[Dataset items]
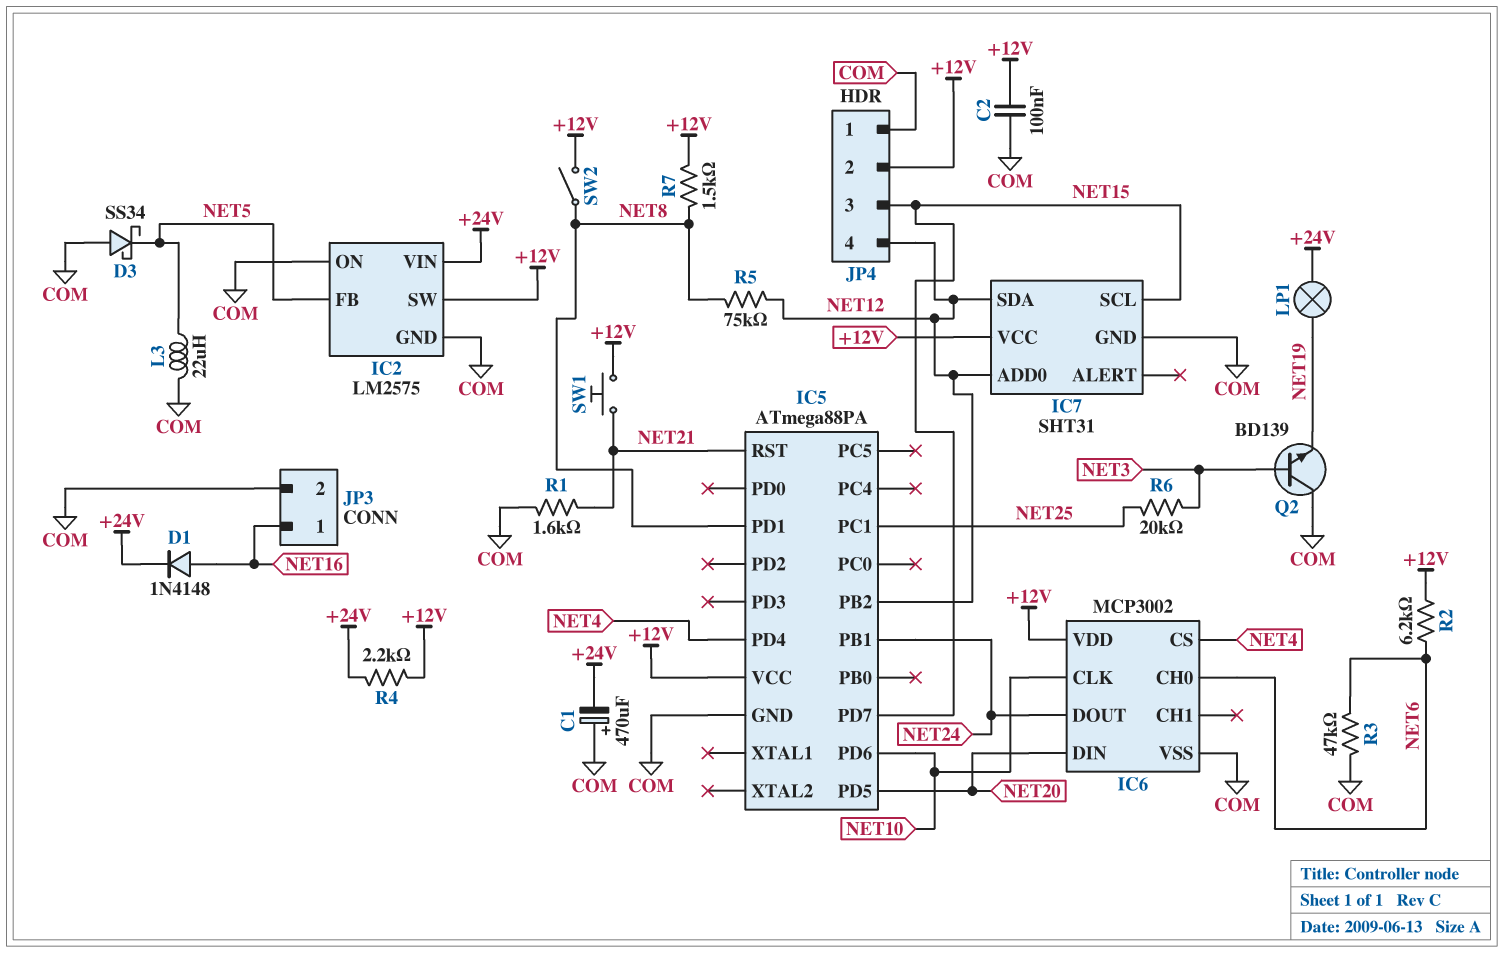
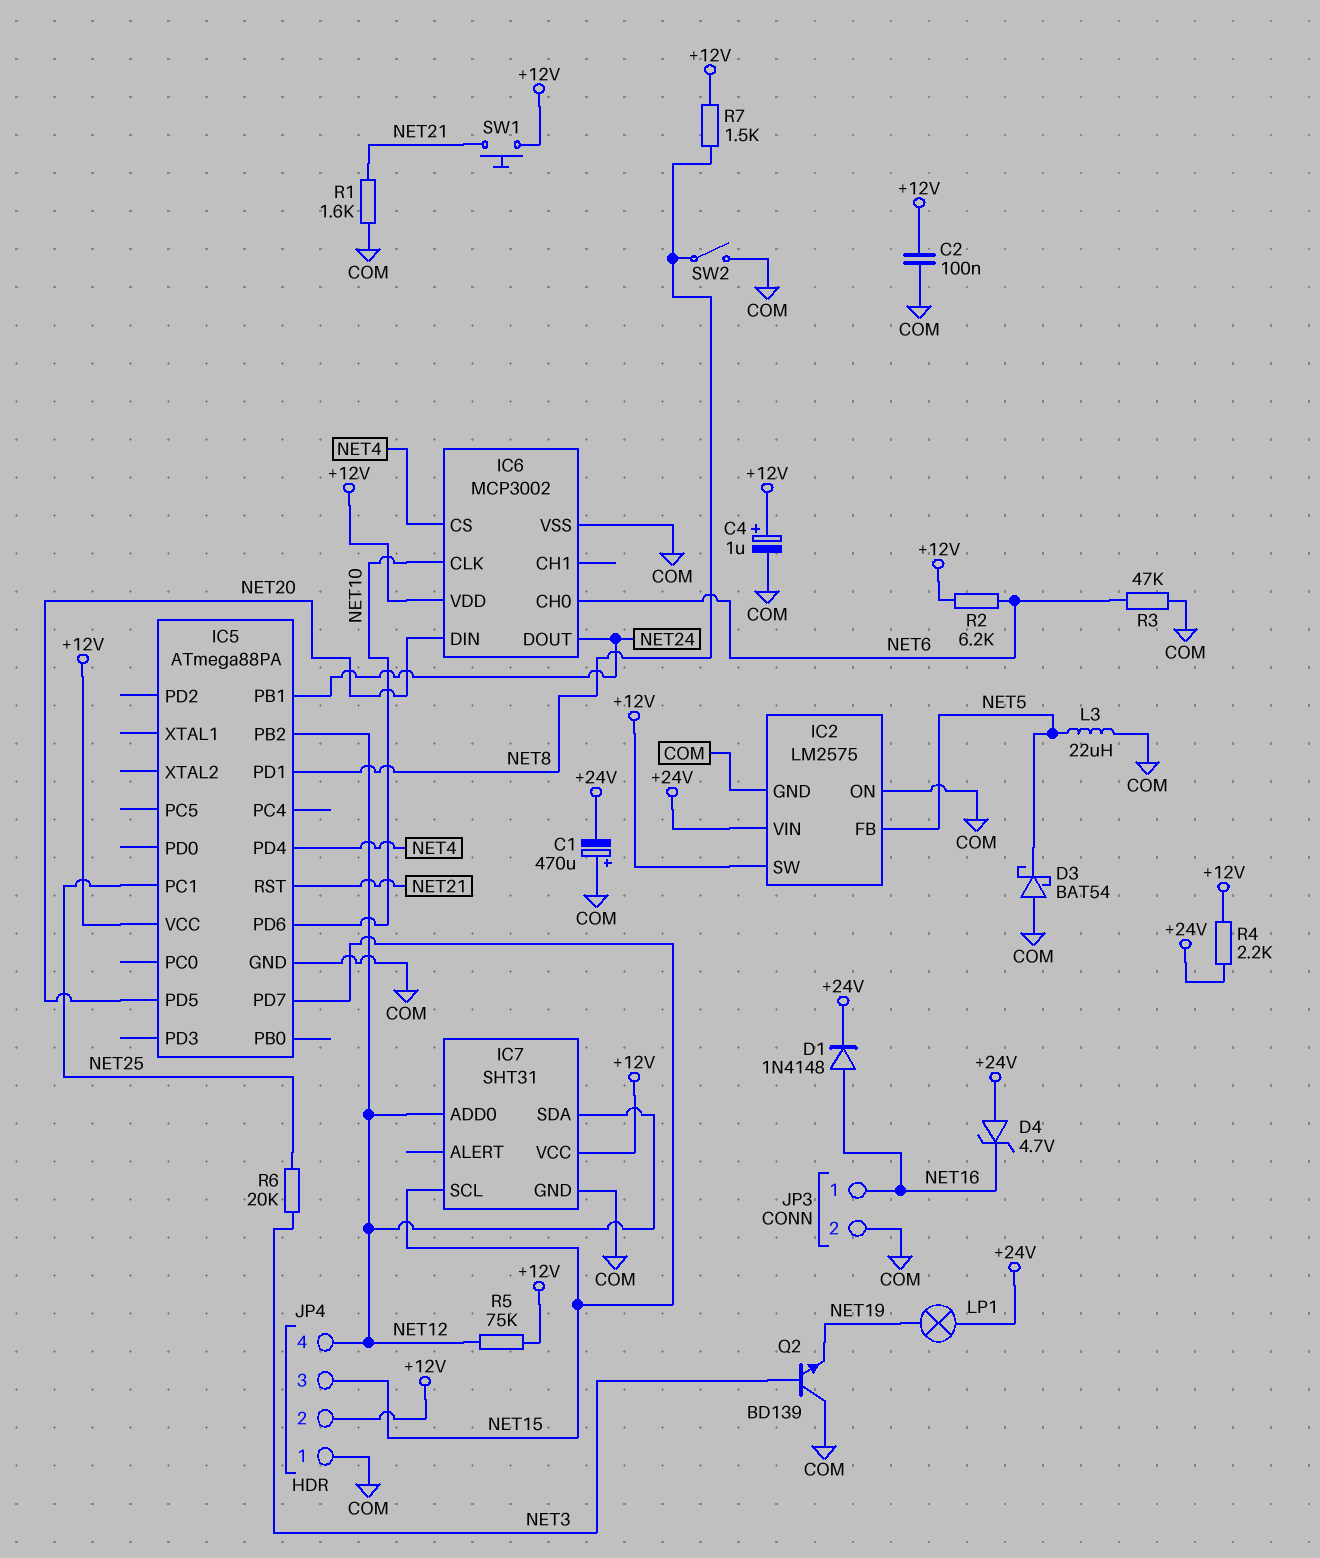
C4: none -> 1uF (plus +12V, minus COM)
D3: schottky SS34 (A COM, K NET5) -> schottky BAT54 (A COM, K NET5)
D4: none -> zener 4.7V (A +24V, K NET16)
R5: 75k (NET8, NET12) -> 75k (+12V, NET12)
SW2: switch (+12V, NET8) -> switch (COM, NET8)

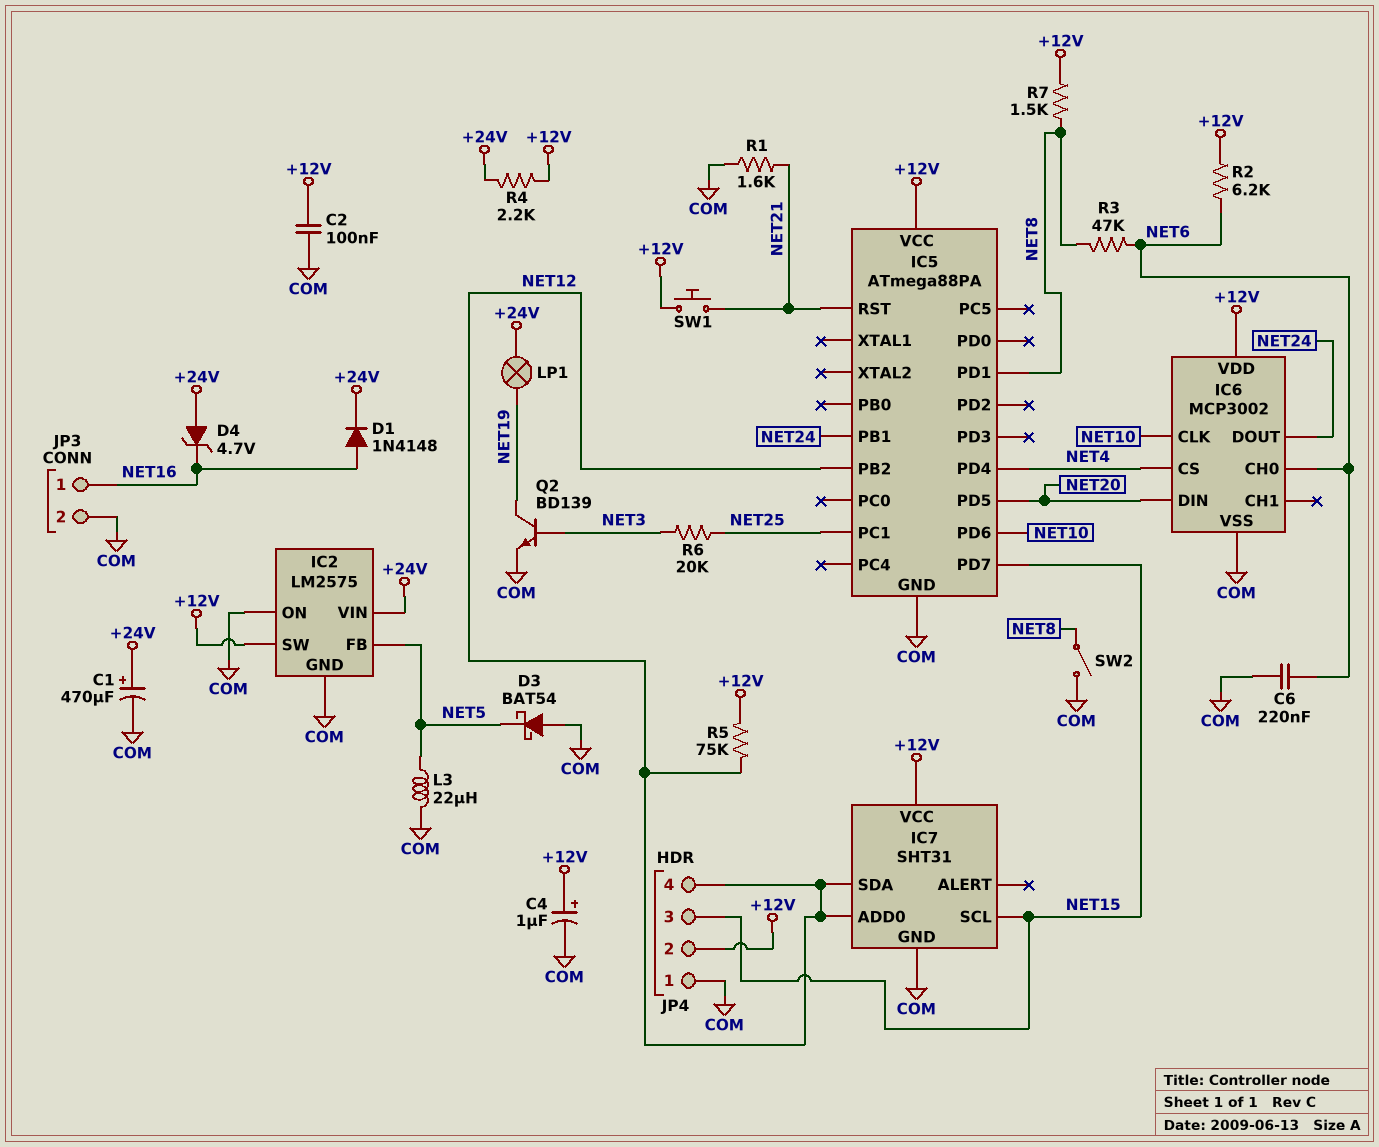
C1: 470uF (plus COM, minus +24V) -> 470uF (plus +24V, minus COM)
C6: none -> 220nF (COM, NET6)
Q2: NPN BD139 (B NET3, C COM, E NET19) -> NPN BD139 (B NET3, C NET19, E COM)
R3: 47k (COM, NET6) -> 47k (NET6, NET8)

EXERCISE GOAL:
Starting at the line that contains "D3: schottky SS34", please write out each line through the last line of the data, both ends included, and keep pictures out of the copy.

ANSWER SPACE:
D3: schottky SS34 (A COM, K NET5) -> schottky BAT54 (A COM, K NET5)
D4: none -> zener 4.7V (A +24V, K NET16)
R5: 75k (NET8, NET12) -> 75k (+12V, NET12)
SW2: switch (+12V, NET8) -> switch (COM, NET8)

C1: 470uF (plus COM, minus +24V) -> 470uF (plus +24V, minus COM)
C6: none -> 220nF (COM, NET6)
Q2: NPN BD139 (B NET3, C COM, E NET19) -> NPN BD139 (B NET3, C NET19, E COM)
R3: 47k (COM, NET6) -> 47k (NET6, NET8)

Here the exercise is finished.